* EXERCISE OBJECTIVE
Please copy every record below exactly, but leave the pictures out.

*** Opening of DATA FOR THIS EXERCISE ***

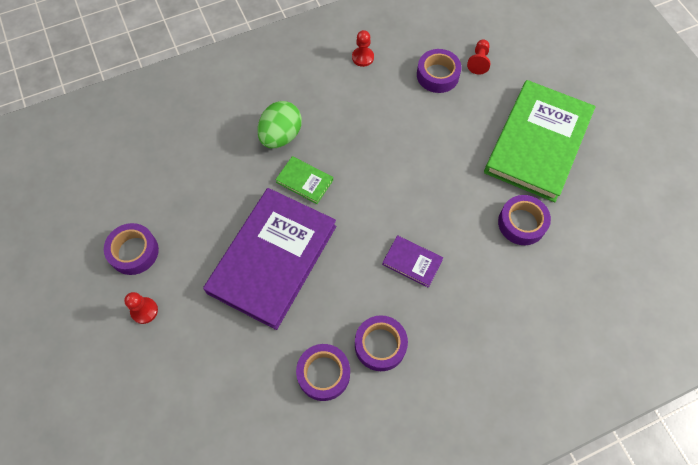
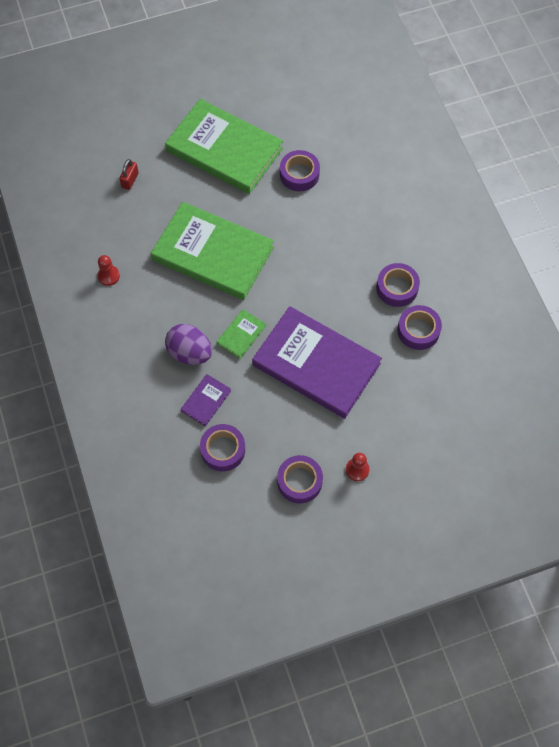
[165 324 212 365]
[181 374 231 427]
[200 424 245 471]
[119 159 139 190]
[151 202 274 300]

*** Close of DATA FOR THIS EXERCISE ***

* ANSWER BOX
[165 324 212 365]
[181 374 231 427]
[200 424 245 471]
[119 159 139 190]
[151 202 274 300]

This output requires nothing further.